- [Task]: Write out each line of the records that has "AGND" in it.

--- Given records Enclosed Below ---

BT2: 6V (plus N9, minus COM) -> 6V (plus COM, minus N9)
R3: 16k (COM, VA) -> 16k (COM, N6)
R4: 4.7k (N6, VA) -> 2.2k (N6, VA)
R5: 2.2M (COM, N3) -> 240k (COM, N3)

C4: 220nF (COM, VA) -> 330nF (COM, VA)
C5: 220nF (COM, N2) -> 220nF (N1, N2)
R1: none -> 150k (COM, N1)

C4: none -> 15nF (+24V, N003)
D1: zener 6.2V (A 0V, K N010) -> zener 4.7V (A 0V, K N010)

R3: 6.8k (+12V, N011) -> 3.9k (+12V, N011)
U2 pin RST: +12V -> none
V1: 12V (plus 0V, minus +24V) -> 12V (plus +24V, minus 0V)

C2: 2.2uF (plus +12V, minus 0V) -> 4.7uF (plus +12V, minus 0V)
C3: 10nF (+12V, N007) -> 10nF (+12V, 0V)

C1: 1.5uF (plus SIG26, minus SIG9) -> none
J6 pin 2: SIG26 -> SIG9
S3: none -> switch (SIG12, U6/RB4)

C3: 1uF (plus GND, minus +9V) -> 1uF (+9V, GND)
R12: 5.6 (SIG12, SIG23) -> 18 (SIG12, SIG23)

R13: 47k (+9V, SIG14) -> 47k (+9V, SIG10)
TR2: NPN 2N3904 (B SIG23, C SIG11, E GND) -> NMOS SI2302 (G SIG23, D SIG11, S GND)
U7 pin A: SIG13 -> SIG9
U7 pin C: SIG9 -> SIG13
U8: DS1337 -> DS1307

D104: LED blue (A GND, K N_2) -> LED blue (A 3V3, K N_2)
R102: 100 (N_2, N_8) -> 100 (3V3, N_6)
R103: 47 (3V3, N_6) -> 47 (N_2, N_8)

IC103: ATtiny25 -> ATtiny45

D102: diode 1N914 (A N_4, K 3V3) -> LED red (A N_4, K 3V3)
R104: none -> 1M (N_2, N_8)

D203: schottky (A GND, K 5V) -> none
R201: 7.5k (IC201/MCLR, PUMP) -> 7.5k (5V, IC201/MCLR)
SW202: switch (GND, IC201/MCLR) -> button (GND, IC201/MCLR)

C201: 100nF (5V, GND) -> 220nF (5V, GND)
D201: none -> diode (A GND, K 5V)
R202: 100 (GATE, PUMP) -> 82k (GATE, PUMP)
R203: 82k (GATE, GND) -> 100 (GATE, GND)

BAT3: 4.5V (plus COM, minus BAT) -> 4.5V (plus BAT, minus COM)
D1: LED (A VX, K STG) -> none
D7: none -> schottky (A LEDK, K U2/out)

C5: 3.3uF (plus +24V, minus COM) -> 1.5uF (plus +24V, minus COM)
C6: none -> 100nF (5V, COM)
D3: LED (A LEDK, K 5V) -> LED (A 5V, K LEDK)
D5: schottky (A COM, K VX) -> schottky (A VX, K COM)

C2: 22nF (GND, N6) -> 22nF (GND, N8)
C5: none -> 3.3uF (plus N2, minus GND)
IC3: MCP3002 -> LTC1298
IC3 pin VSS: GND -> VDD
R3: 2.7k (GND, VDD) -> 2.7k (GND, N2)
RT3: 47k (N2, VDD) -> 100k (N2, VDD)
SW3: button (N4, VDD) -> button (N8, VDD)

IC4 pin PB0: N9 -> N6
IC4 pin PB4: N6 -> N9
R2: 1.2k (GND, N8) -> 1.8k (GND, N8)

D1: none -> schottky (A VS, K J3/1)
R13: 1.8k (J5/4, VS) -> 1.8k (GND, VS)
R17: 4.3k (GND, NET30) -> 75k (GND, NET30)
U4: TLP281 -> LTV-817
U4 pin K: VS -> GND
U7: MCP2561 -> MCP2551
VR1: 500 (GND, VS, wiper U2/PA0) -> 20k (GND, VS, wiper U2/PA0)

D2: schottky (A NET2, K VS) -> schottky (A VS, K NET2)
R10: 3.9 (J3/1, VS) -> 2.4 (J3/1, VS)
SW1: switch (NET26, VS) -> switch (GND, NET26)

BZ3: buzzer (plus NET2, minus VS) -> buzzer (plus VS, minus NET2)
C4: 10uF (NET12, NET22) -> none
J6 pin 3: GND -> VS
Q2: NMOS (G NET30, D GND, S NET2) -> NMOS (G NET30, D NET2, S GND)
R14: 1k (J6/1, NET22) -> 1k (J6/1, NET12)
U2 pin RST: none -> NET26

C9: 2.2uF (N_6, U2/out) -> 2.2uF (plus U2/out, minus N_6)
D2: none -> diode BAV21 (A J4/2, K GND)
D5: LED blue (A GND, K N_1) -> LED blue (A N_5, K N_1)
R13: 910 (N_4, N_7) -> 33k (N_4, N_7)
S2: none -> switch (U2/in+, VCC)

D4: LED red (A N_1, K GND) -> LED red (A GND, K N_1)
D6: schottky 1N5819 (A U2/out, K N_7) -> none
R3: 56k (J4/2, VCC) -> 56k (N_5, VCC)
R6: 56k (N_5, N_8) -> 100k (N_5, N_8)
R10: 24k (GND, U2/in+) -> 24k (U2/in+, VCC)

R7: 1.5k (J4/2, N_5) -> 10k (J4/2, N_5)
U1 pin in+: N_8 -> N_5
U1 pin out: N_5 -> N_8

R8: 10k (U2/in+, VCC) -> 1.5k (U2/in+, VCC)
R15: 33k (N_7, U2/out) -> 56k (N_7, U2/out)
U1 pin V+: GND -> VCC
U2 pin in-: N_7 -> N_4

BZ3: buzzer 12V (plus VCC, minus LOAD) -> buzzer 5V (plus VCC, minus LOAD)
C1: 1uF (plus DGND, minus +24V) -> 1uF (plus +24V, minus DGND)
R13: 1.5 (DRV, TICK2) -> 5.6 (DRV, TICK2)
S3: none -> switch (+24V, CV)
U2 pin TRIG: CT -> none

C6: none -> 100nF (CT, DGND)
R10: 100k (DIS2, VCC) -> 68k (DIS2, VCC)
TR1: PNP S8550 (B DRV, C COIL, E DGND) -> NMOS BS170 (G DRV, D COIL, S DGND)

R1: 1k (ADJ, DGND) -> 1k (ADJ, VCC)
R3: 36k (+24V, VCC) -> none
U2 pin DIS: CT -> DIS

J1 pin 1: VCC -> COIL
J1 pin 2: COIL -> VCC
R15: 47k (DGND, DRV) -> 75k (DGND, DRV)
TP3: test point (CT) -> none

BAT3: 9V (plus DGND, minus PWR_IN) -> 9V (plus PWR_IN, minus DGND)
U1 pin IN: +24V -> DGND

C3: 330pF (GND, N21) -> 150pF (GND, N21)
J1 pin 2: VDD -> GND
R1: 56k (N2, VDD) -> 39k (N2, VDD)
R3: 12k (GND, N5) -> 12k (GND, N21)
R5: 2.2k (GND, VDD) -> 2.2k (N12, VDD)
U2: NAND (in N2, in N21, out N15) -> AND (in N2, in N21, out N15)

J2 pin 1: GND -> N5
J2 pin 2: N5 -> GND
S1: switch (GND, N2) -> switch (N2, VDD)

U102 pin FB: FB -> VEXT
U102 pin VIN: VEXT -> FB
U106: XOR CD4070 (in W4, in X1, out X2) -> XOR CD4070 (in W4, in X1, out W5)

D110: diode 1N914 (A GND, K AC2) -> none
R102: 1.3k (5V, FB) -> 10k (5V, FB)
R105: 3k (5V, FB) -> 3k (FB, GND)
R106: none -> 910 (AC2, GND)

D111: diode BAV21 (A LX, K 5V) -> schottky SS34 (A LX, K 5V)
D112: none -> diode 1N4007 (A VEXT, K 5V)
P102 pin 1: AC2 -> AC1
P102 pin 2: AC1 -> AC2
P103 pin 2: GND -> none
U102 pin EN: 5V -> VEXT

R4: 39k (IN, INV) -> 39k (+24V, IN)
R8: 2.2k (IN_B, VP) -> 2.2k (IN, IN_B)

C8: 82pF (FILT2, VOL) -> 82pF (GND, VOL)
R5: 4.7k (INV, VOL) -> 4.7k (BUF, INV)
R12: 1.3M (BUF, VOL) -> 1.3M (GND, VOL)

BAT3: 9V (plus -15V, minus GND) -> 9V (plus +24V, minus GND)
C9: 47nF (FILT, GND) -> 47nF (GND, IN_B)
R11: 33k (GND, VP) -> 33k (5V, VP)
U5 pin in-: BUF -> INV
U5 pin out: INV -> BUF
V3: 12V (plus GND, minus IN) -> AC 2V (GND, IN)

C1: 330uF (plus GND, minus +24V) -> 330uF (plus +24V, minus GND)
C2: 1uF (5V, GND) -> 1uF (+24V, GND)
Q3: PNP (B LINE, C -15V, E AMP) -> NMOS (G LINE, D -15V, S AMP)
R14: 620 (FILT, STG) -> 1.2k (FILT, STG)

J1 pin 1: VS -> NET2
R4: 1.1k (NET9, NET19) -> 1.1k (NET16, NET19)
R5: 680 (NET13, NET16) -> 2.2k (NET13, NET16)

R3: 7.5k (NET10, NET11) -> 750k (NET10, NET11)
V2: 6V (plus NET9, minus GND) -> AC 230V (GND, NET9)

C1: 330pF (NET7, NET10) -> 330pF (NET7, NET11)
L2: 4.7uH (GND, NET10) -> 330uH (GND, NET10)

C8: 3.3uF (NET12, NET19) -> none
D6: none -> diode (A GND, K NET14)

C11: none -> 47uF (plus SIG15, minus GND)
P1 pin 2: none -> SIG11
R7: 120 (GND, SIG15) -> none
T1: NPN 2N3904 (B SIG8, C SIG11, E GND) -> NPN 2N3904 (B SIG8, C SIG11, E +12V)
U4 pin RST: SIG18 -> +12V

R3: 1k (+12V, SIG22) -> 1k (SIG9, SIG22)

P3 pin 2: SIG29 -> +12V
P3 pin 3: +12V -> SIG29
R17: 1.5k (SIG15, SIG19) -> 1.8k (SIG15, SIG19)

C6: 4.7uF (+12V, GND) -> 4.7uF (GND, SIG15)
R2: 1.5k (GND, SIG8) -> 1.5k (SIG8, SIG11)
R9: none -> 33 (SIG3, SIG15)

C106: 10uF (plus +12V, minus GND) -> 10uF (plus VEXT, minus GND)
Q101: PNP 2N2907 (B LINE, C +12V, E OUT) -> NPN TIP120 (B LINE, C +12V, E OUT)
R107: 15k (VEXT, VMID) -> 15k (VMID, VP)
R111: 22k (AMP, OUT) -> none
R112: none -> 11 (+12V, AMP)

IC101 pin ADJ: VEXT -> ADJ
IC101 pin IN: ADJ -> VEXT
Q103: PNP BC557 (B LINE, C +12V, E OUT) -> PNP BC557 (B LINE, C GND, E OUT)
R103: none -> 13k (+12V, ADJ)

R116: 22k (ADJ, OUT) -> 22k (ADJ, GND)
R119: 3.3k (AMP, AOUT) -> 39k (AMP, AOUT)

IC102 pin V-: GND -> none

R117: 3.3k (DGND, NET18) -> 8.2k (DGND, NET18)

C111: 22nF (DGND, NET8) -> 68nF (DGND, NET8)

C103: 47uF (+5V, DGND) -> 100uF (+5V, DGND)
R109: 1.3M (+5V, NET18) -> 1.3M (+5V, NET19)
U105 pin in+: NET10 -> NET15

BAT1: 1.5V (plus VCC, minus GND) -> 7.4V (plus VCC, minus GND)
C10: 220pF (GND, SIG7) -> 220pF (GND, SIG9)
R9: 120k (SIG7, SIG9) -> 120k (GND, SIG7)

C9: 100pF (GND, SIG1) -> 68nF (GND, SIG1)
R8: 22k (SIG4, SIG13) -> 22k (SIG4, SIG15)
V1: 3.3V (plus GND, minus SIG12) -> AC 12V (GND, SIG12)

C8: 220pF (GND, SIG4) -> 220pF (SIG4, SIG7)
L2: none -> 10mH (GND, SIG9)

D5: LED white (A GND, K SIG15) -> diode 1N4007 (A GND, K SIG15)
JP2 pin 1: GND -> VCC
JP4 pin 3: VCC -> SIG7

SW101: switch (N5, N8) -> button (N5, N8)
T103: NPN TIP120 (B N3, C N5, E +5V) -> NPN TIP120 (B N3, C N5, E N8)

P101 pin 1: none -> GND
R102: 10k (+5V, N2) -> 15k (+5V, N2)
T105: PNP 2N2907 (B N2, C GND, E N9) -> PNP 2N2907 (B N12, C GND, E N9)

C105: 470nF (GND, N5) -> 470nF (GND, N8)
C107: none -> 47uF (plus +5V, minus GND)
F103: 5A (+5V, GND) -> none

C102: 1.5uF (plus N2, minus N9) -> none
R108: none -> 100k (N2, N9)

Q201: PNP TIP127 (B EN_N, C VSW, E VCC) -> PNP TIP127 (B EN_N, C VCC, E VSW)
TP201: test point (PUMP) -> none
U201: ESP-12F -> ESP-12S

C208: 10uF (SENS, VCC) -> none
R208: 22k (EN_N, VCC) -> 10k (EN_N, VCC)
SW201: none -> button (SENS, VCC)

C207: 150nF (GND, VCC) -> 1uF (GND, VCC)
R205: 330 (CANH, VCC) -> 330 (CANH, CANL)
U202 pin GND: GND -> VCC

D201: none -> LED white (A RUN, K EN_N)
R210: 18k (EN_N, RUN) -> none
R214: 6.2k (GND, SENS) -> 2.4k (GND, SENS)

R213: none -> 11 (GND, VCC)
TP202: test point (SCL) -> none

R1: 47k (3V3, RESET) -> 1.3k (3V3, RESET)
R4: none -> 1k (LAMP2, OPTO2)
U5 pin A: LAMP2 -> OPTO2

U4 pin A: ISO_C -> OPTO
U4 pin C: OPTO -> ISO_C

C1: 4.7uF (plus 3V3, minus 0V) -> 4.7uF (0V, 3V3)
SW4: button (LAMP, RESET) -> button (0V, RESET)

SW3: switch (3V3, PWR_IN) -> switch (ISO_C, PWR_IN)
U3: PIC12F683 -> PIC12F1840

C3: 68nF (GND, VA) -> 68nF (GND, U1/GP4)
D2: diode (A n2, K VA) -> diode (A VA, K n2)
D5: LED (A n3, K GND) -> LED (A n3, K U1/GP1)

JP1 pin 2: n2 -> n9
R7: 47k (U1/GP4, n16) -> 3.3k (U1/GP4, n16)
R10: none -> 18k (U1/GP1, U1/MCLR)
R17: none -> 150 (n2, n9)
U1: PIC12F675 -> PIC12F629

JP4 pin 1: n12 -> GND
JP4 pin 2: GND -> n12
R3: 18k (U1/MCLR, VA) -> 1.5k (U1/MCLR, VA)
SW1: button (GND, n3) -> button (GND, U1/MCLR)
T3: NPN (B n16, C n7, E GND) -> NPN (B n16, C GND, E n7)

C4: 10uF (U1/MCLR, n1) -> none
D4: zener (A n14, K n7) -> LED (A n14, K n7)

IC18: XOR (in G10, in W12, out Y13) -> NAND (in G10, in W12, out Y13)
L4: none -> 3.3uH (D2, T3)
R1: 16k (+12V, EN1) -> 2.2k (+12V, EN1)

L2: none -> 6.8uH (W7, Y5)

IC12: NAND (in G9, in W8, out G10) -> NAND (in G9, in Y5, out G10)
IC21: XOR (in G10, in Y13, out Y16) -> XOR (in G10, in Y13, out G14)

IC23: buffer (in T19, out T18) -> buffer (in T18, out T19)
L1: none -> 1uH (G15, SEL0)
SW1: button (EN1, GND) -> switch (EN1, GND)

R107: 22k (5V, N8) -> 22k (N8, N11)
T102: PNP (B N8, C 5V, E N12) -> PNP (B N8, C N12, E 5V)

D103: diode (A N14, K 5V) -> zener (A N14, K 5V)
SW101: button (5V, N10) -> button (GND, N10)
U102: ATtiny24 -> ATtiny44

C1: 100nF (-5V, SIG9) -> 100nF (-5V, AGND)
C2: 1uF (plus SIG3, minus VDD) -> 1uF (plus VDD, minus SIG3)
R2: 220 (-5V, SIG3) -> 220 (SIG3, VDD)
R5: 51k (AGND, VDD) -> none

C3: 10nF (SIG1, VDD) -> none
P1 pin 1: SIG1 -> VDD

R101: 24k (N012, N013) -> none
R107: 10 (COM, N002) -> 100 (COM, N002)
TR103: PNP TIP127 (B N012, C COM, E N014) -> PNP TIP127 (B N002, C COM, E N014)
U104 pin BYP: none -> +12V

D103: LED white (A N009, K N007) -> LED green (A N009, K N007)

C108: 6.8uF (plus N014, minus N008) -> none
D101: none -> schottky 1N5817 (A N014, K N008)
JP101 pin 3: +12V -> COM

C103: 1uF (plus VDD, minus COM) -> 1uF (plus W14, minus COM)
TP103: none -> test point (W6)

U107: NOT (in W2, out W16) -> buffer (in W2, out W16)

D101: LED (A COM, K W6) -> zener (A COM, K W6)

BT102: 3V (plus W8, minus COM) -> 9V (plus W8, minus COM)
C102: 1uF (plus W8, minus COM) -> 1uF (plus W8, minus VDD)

--- End of Enclosed Given records ---

- [Answer to this problem]:
C1: 100nF (-5V, SIG9) -> 100nF (-5V, AGND)
R5: 51k (AGND, VDD) -> none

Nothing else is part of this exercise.